WHAT YOU NEED TO DO |
Go through the entries below and copy every line that holds the word "rotated".

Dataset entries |
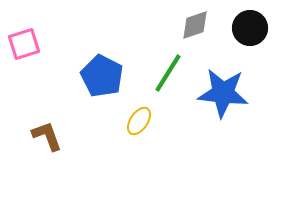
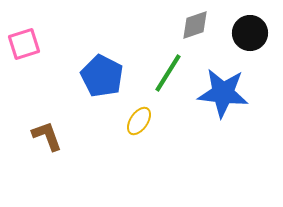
black circle: moved 5 px down
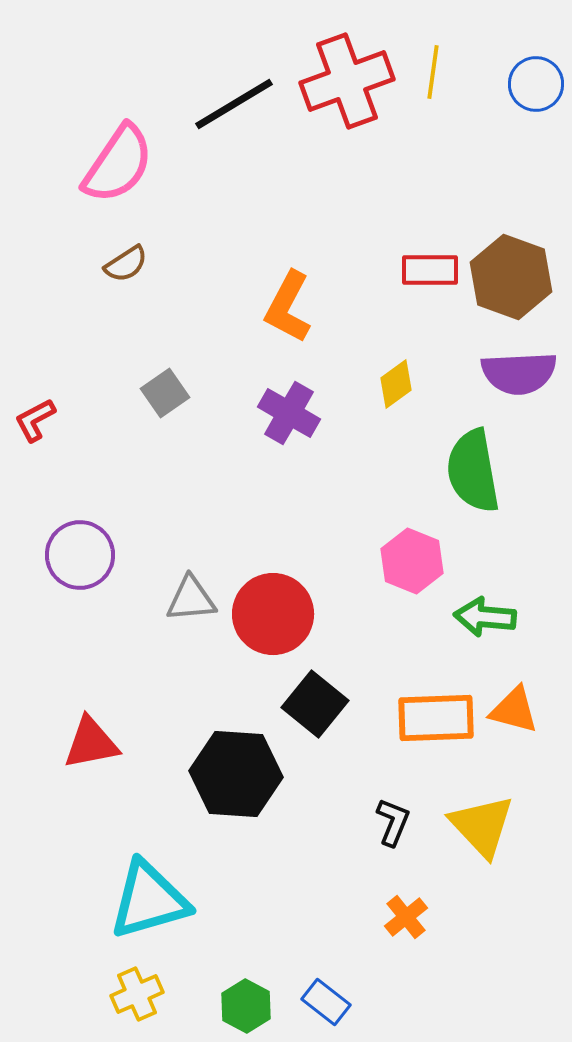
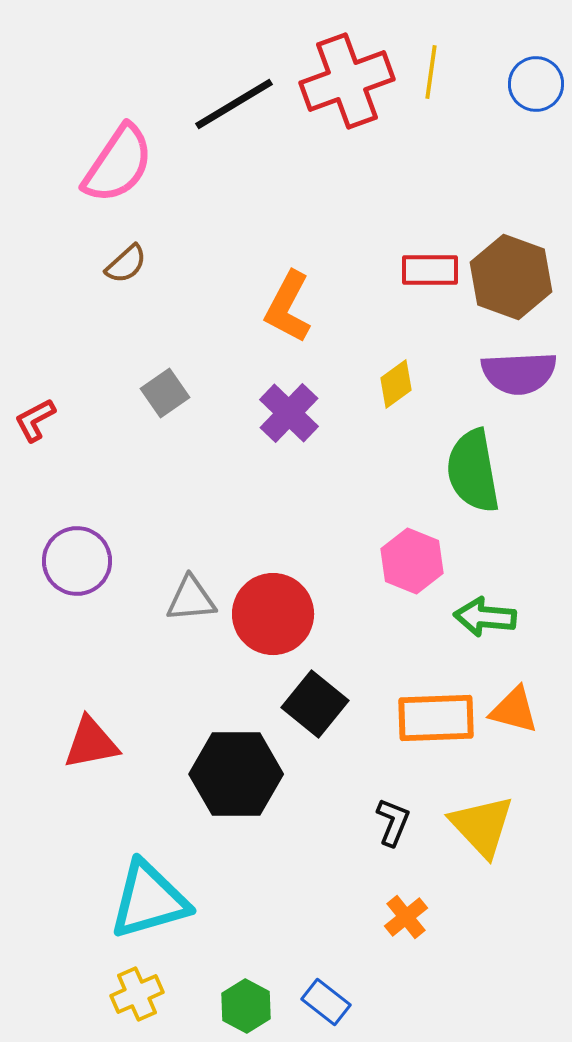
yellow line: moved 2 px left
brown semicircle: rotated 9 degrees counterclockwise
purple cross: rotated 14 degrees clockwise
purple circle: moved 3 px left, 6 px down
black hexagon: rotated 4 degrees counterclockwise
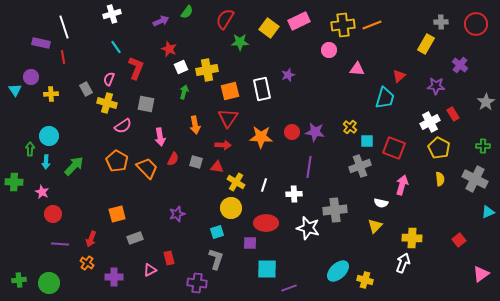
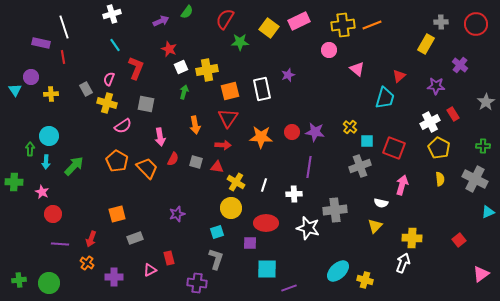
cyan line at (116, 47): moved 1 px left, 2 px up
pink triangle at (357, 69): rotated 35 degrees clockwise
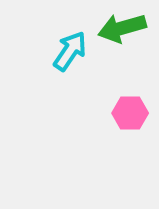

RESULT |
brown semicircle: rotated 9 degrees counterclockwise
purple cross: rotated 14 degrees clockwise
black hexagon: rotated 4 degrees counterclockwise
pink triangle at (357, 69): rotated 35 degrees clockwise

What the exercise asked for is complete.